Exercise. Can you rewrite the stretch from the line containing "hope (507, 811)" through the end of the records as a JSON list of strings, one string per line, with blank lines left out?

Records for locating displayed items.
§

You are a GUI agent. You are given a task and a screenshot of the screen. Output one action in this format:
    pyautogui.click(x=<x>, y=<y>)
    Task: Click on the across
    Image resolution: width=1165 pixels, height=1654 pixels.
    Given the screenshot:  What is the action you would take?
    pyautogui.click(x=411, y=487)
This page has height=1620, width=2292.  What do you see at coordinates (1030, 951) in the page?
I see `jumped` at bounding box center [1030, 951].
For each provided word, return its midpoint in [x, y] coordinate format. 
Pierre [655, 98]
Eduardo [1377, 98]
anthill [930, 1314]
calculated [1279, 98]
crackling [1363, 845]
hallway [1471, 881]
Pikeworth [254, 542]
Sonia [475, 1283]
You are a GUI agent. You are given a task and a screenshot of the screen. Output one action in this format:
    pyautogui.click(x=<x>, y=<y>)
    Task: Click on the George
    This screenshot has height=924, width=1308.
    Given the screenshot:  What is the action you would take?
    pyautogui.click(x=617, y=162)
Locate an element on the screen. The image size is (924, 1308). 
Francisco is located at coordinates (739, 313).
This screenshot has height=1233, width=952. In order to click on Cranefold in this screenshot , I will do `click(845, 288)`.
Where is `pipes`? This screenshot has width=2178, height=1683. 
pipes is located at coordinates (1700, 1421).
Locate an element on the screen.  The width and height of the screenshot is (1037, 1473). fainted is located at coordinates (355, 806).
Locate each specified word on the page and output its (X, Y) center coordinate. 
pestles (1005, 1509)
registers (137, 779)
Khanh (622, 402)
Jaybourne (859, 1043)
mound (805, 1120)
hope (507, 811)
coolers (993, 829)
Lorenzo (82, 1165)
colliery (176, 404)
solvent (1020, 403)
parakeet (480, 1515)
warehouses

§

Full output.
[
  "hope (507, 811)",
  "coolers (993, 829)",
  "Lorenzo (82, 1165)",
  "colliery (176, 404)",
  "solvent (1020, 403)",
  "parakeet (480, 1515)",
  "warehouses"
]